- [WORK INSTRUCTIONS] How many lines in the listing below contain the string "closed"? Case counts, and give only the number.

** START MATERIAL **

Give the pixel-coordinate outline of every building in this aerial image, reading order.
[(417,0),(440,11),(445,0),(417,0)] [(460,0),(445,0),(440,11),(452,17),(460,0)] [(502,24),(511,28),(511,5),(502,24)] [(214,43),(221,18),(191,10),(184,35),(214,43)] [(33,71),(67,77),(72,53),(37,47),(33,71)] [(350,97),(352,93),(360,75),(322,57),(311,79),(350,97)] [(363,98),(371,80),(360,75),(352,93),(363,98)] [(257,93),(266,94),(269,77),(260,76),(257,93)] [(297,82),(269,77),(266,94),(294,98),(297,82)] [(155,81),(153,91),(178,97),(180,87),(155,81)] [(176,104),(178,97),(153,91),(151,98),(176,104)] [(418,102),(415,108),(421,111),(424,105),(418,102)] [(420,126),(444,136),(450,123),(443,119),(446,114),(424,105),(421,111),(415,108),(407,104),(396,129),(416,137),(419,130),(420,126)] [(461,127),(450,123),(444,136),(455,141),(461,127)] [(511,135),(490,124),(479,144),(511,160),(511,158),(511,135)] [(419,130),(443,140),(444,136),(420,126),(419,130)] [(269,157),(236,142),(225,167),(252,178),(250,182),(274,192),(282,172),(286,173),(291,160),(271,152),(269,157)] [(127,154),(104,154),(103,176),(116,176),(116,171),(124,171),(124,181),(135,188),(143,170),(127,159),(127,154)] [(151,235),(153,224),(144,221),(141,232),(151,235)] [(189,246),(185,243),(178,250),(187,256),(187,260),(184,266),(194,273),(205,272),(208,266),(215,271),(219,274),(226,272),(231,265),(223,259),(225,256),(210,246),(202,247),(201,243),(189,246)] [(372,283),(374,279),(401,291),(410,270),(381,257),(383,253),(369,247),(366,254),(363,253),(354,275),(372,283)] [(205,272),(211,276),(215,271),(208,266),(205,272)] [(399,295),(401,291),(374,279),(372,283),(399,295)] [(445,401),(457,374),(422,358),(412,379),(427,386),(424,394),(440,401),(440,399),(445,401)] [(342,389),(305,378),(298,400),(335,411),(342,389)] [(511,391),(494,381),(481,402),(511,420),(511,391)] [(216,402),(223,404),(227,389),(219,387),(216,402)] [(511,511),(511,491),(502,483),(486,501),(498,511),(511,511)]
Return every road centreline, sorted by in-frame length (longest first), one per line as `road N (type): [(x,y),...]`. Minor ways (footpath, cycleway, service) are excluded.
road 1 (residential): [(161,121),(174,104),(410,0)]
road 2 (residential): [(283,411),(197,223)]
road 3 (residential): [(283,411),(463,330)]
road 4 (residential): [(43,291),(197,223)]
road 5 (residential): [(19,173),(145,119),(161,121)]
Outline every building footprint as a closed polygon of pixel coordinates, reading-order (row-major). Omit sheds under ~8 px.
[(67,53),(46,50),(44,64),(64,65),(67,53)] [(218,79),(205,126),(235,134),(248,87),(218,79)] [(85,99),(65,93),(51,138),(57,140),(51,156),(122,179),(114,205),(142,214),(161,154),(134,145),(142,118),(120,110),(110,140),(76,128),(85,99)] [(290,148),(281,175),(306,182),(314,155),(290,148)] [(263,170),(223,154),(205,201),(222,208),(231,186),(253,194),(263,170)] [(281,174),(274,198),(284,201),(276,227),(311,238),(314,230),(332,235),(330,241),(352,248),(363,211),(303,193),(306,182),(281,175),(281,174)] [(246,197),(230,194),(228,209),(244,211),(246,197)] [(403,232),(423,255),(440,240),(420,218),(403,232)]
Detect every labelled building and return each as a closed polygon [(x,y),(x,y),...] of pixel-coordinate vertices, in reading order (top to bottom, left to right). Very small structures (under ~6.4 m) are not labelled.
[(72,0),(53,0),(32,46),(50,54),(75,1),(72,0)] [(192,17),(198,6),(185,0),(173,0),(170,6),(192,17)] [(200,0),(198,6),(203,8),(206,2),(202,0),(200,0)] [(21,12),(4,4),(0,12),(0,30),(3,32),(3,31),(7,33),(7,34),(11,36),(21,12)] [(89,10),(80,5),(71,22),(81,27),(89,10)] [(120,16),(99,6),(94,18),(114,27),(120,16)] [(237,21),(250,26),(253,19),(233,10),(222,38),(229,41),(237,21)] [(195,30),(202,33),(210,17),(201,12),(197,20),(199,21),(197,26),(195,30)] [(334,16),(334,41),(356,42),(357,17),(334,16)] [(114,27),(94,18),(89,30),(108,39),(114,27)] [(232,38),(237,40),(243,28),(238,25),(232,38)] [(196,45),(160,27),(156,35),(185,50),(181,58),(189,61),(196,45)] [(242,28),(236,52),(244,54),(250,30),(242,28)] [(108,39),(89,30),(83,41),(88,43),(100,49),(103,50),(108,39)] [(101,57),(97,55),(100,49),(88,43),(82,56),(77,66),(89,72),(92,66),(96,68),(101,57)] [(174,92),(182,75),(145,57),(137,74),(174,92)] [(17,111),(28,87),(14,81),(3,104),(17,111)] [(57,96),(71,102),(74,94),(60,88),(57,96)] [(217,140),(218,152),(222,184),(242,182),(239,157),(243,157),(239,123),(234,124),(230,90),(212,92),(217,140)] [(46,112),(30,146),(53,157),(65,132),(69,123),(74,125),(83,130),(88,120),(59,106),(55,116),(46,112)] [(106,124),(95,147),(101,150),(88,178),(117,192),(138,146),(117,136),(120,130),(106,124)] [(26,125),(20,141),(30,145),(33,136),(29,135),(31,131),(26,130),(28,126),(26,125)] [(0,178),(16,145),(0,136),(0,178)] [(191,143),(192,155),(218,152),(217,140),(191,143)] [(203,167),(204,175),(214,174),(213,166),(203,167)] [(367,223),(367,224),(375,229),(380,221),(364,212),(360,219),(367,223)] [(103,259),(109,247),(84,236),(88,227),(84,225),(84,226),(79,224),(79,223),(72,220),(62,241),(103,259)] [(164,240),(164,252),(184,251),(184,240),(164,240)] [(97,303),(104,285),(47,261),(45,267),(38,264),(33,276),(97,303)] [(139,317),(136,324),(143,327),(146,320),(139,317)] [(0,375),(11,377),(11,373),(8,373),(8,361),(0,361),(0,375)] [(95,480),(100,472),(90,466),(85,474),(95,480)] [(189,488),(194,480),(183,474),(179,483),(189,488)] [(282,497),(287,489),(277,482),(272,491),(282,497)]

** END MATERIAL **

- [RIGHT ANSWER] 2